Task objective ::
Your copy of the data below must be exact and must leave out all pictures.

Data records ::
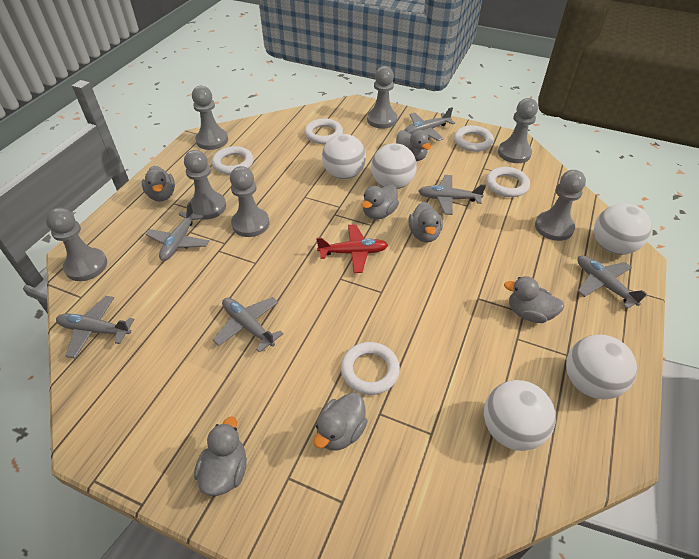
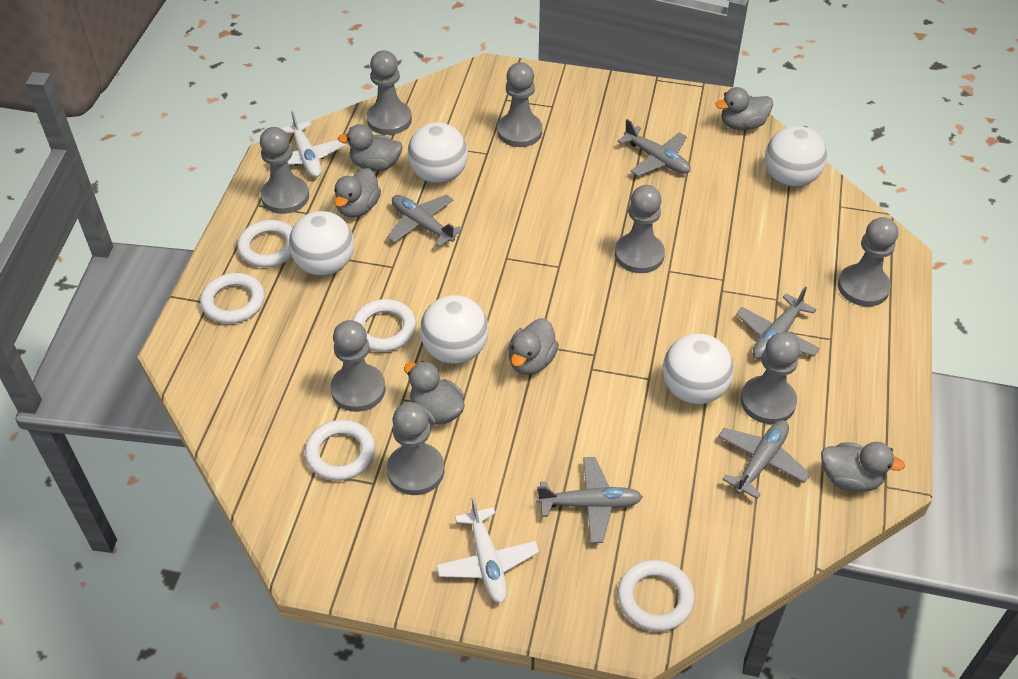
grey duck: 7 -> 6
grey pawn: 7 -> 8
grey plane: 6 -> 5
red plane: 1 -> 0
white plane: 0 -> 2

Solution to this problem ::
grey duck: 7 -> 6
grey pawn: 7 -> 8
grey plane: 6 -> 5
red plane: 1 -> 0
white plane: 0 -> 2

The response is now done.